= YOUR ASSIGNMENT =
Should an entry contain an image, omit it and repeat the rest exactly.

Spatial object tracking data
= Beginning of Section =
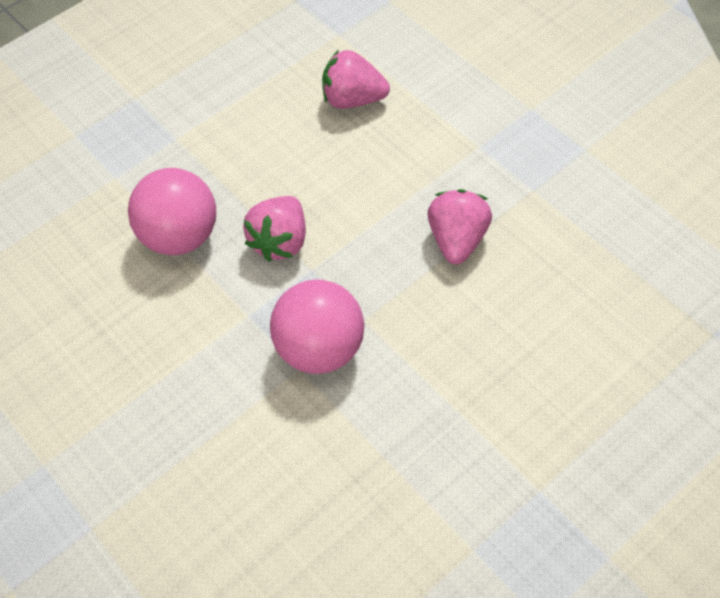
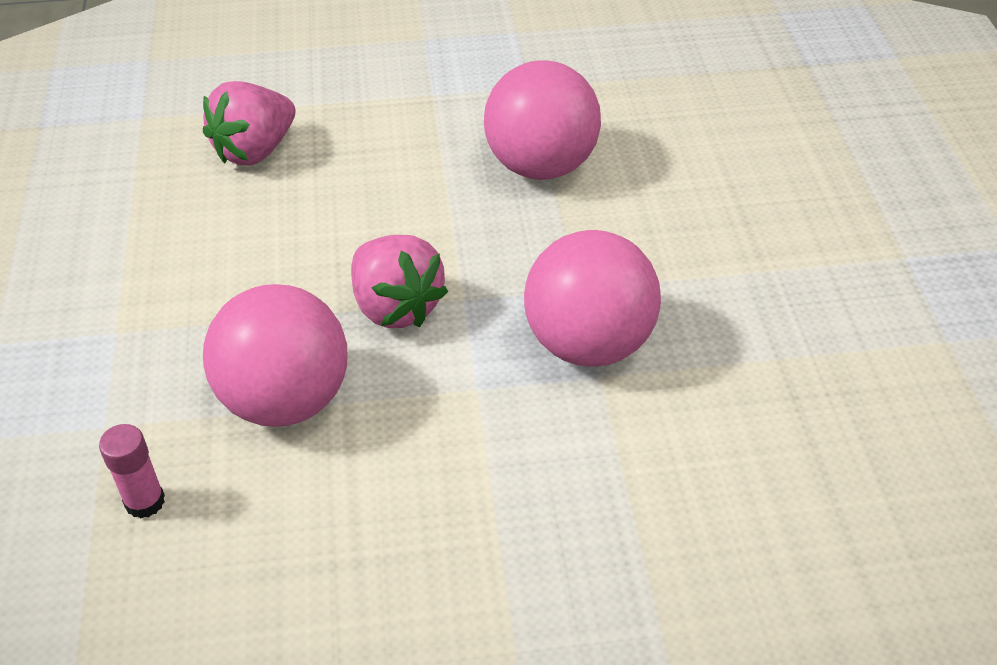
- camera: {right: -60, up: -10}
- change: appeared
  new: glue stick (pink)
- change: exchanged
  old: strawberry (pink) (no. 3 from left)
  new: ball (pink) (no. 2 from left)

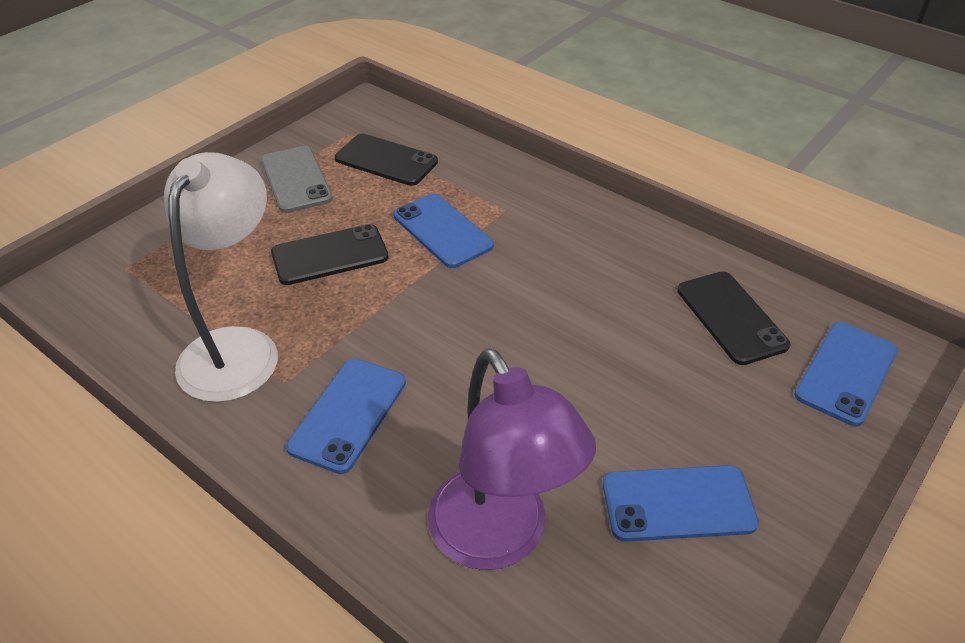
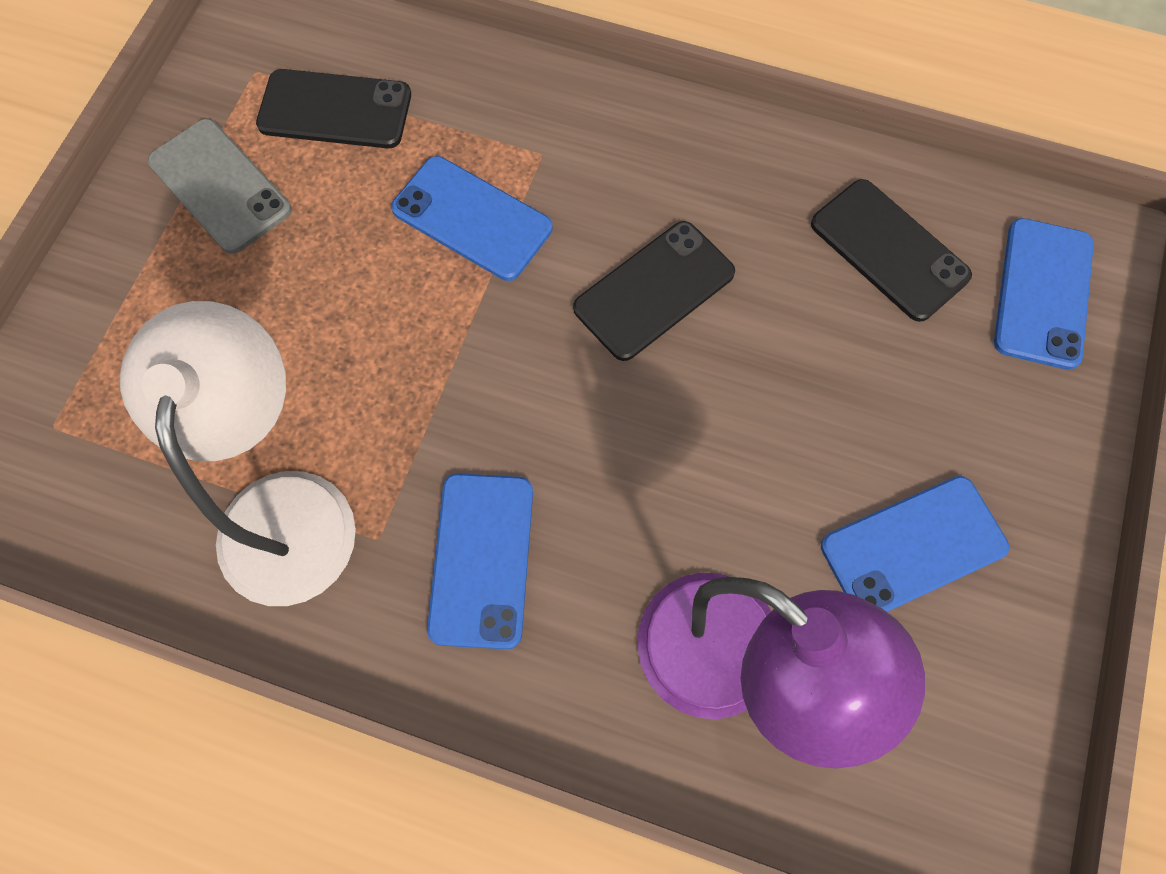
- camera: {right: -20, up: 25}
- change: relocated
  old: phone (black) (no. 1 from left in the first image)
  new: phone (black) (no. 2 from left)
= End of Section =
= PROBLEM SOLUTION =
- camera: {right: -60, up: -10}
- change: appeared
  new: glue stick (pink)
- change: exchanged
  old: strawberry (pink) (no. 3 from left)
  new: ball (pink) (no. 2 from left)

- camera: {right: -20, up: 25}
- change: relocated
  old: phone (black) (no. 1 from left in the first image)
  new: phone (black) (no. 2 from left)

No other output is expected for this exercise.